*** MATERIAL SUPPLIED ***

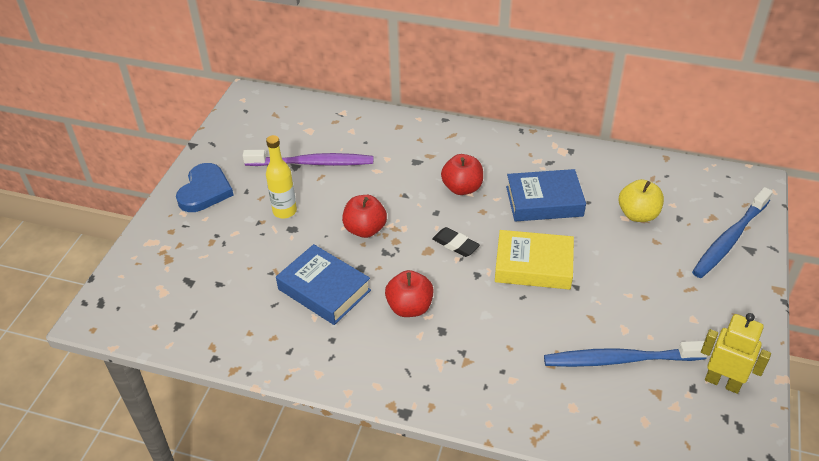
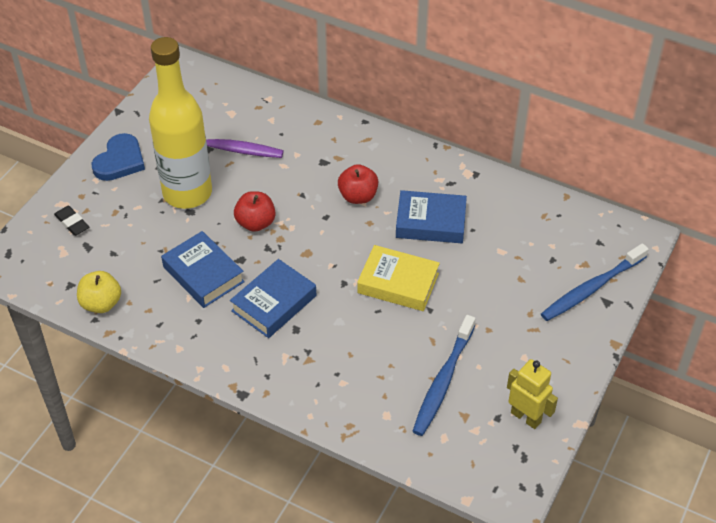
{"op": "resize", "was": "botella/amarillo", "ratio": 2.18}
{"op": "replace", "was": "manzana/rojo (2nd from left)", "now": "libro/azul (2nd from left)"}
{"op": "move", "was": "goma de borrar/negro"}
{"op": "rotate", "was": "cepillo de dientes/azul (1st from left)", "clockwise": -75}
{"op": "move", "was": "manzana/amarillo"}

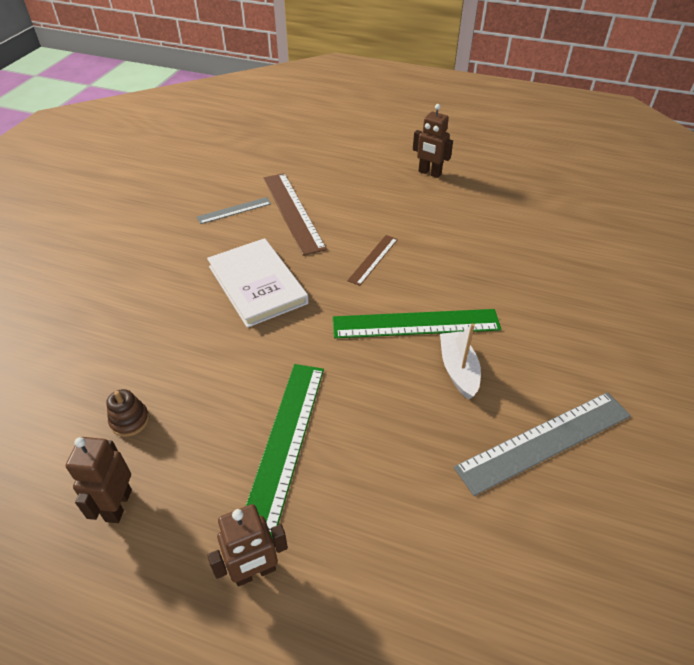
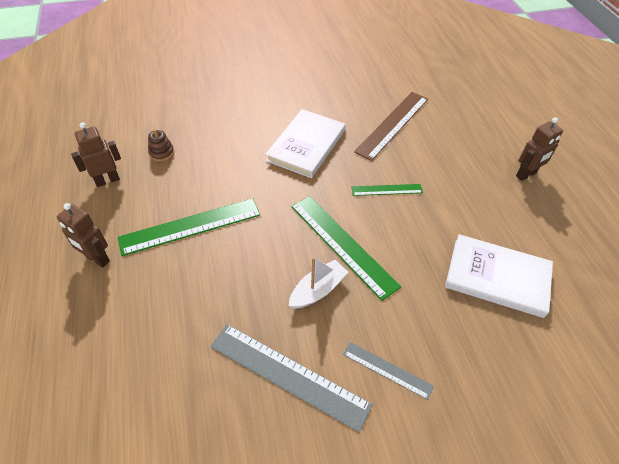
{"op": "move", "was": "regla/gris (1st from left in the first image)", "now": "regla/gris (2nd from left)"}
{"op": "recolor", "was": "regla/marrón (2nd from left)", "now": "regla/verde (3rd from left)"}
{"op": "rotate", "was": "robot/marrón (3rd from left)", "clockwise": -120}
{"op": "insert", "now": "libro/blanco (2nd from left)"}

*** End of MATERIAL SUPPLIED ***

* **YOUR TASK**:
Transcribe all of the lines above exactly as given. The pictures stay out.

* **FINISHED EXERCISE**:
{"op": "resize", "was": "botella/amarillo", "ratio": 2.18}
{"op": "replace", "was": "manzana/rojo (2nd from left)", "now": "libro/azul (2nd from left)"}
{"op": "move", "was": "goma de borrar/negro"}
{"op": "rotate", "was": "cepillo de dientes/azul (1st from left)", "clockwise": -75}
{"op": "move", "was": "manzana/amarillo"}

{"op": "move", "was": "regla/gris (1st from left in the first image)", "now": "regla/gris (2nd from left)"}
{"op": "recolor", "was": "regla/marrón (2nd from left)", "now": "regla/verde (3rd from left)"}
{"op": "rotate", "was": "robot/marrón (3rd from left)", "clockwise": -120}
{"op": "insert", "now": "libro/blanco (2nd from left)"}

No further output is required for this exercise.